>>>
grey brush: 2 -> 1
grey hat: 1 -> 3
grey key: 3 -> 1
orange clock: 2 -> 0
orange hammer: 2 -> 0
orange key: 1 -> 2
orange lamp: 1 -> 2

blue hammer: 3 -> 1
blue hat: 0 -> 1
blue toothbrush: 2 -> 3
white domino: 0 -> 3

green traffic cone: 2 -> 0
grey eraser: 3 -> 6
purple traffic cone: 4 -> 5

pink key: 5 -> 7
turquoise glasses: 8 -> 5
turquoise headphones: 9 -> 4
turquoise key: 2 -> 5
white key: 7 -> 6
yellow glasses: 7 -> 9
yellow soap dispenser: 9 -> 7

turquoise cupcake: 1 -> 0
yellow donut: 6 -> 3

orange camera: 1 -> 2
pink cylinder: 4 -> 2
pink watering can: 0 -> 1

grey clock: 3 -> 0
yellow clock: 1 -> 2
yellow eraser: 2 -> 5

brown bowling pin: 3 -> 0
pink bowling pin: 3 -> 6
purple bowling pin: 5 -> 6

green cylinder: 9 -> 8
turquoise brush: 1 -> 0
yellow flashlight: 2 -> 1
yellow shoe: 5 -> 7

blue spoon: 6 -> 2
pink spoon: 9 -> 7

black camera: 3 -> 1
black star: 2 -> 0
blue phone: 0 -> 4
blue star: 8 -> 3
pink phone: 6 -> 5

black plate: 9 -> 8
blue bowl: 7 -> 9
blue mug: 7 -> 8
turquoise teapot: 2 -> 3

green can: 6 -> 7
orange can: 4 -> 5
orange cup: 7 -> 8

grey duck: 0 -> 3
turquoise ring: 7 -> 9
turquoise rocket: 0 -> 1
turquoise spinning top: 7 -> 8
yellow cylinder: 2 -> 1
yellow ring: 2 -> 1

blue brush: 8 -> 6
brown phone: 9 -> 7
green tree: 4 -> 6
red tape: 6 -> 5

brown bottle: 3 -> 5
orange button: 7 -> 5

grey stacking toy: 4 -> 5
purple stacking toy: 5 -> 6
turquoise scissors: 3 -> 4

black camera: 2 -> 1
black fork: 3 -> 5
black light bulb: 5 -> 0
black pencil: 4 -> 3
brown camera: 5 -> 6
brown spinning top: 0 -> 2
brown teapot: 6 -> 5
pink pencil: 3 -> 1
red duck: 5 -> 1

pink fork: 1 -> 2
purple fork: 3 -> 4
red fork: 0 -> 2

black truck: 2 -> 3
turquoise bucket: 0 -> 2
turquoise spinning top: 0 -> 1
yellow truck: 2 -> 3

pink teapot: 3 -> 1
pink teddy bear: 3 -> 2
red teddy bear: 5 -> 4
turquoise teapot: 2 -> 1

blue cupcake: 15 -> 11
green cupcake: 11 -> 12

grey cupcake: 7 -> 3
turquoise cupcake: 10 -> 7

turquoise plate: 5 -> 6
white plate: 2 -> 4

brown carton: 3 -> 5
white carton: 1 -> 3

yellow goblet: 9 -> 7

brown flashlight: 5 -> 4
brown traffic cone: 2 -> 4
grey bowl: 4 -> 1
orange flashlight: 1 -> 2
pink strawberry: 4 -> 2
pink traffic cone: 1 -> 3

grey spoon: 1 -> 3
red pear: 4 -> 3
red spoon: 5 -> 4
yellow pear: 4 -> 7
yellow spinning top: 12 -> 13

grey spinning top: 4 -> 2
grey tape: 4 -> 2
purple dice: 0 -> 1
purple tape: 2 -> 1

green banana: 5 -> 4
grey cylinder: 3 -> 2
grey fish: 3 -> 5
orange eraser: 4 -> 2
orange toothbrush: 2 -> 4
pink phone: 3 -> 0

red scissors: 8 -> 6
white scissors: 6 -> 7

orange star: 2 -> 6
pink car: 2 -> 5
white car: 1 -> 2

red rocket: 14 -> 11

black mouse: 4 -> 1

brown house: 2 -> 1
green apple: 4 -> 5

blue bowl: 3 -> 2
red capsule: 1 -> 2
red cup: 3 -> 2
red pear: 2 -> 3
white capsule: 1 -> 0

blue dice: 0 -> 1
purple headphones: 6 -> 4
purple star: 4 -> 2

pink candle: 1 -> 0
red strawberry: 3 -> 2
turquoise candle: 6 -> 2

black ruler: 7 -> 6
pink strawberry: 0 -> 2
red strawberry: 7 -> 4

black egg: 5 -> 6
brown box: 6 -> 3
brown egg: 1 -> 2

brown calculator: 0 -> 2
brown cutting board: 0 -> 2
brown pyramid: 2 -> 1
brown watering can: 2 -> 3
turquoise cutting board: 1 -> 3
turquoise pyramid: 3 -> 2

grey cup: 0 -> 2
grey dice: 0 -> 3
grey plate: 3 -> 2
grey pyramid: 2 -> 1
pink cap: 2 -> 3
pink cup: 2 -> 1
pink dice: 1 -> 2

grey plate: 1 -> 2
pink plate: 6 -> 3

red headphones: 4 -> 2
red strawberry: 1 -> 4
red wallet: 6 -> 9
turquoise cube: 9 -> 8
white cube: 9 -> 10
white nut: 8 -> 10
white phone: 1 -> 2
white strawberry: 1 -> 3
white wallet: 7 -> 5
<<<
> [PROBLEM TO SOLVE]:
Retype all the data, keeping every character the same.

> [SOLUTION TO THE PROBLEM]:
grey brush: 2 -> 1
grey hat: 1 -> 3
grey key: 3 -> 1
orange clock: 2 -> 0
orange hammer: 2 -> 0
orange key: 1 -> 2
orange lamp: 1 -> 2

blue hammer: 3 -> 1
blue hat: 0 -> 1
blue toothbrush: 2 -> 3
white domino: 0 -> 3

green traffic cone: 2 -> 0
grey eraser: 3 -> 6
purple traffic cone: 4 -> 5

pink key: 5 -> 7
turquoise glasses: 8 -> 5
turquoise headphones: 9 -> 4
turquoise key: 2 -> 5
white key: 7 -> 6
yellow glasses: 7 -> 9
yellow soap dispenser: 9 -> 7

turquoise cupcake: 1 -> 0
yellow donut: 6 -> 3

orange camera: 1 -> 2
pink cylinder: 4 -> 2
pink watering can: 0 -> 1

grey clock: 3 -> 0
yellow clock: 1 -> 2
yellow eraser: 2 -> 5

brown bowling pin: 3 -> 0
pink bowling pin: 3 -> 6
purple bowling pin: 5 -> 6

green cylinder: 9 -> 8
turquoise brush: 1 -> 0
yellow flashlight: 2 -> 1
yellow shoe: 5 -> 7

blue spoon: 6 -> 2
pink spoon: 9 -> 7

black camera: 3 -> 1
black star: 2 -> 0
blue phone: 0 -> 4
blue star: 8 -> 3
pink phone: 6 -> 5

black plate: 9 -> 8
blue bowl: 7 -> 9
blue mug: 7 -> 8
turquoise teapot: 2 -> 3

green can: 6 -> 7
orange can: 4 -> 5
orange cup: 7 -> 8

grey duck: 0 -> 3
turquoise ring: 7 -> 9
turquoise rocket: 0 -> 1
turquoise spinning top: 7 -> 8
yellow cylinder: 2 -> 1
yellow ring: 2 -> 1

blue brush: 8 -> 6
brown phone: 9 -> 7
green tree: 4 -> 6
red tape: 6 -> 5

brown bottle: 3 -> 5
orange button: 7 -> 5

grey stacking toy: 4 -> 5
purple stacking toy: 5 -> 6
turquoise scissors: 3 -> 4

black camera: 2 -> 1
black fork: 3 -> 5
black light bulb: 5 -> 0
black pencil: 4 -> 3
brown camera: 5 -> 6
brown spinning top: 0 -> 2
brown teapot: 6 -> 5
pink pencil: 3 -> 1
red duck: 5 -> 1

pink fork: 1 -> 2
purple fork: 3 -> 4
red fork: 0 -> 2

black truck: 2 -> 3
turquoise bucket: 0 -> 2
turquoise spinning top: 0 -> 1
yellow truck: 2 -> 3

pink teapot: 3 -> 1
pink teddy bear: 3 -> 2
red teddy bear: 5 -> 4
turquoise teapot: 2 -> 1

blue cupcake: 15 -> 11
green cupcake: 11 -> 12

grey cupcake: 7 -> 3
turquoise cupcake: 10 -> 7

turquoise plate: 5 -> 6
white plate: 2 -> 4

brown carton: 3 -> 5
white carton: 1 -> 3

yellow goblet: 9 -> 7

brown flashlight: 5 -> 4
brown traffic cone: 2 -> 4
grey bowl: 4 -> 1
orange flashlight: 1 -> 2
pink strawberry: 4 -> 2
pink traffic cone: 1 -> 3

grey spoon: 1 -> 3
red pear: 4 -> 3
red spoon: 5 -> 4
yellow pear: 4 -> 7
yellow spinning top: 12 -> 13

grey spinning top: 4 -> 2
grey tape: 4 -> 2
purple dice: 0 -> 1
purple tape: 2 -> 1

green banana: 5 -> 4
grey cylinder: 3 -> 2
grey fish: 3 -> 5
orange eraser: 4 -> 2
orange toothbrush: 2 -> 4
pink phone: 3 -> 0

red scissors: 8 -> 6
white scissors: 6 -> 7

orange star: 2 -> 6
pink car: 2 -> 5
white car: 1 -> 2

red rocket: 14 -> 11

black mouse: 4 -> 1

brown house: 2 -> 1
green apple: 4 -> 5

blue bowl: 3 -> 2
red capsule: 1 -> 2
red cup: 3 -> 2
red pear: 2 -> 3
white capsule: 1 -> 0

blue dice: 0 -> 1
purple headphones: 6 -> 4
purple star: 4 -> 2

pink candle: 1 -> 0
red strawberry: 3 -> 2
turquoise candle: 6 -> 2

black ruler: 7 -> 6
pink strawberry: 0 -> 2
red strawberry: 7 -> 4

black egg: 5 -> 6
brown box: 6 -> 3
brown egg: 1 -> 2

brown calculator: 0 -> 2
brown cutting board: 0 -> 2
brown pyramid: 2 -> 1
brown watering can: 2 -> 3
turquoise cutting board: 1 -> 3
turquoise pyramid: 3 -> 2

grey cup: 0 -> 2
grey dice: 0 -> 3
grey plate: 3 -> 2
grey pyramid: 2 -> 1
pink cap: 2 -> 3
pink cup: 2 -> 1
pink dice: 1 -> 2

grey plate: 1 -> 2
pink plate: 6 -> 3

red headphones: 4 -> 2
red strawberry: 1 -> 4
red wallet: 6 -> 9
turquoise cube: 9 -> 8
white cube: 9 -> 10
white nut: 8 -> 10
white phone: 1 -> 2
white strawberry: 1 -> 3
white wallet: 7 -> 5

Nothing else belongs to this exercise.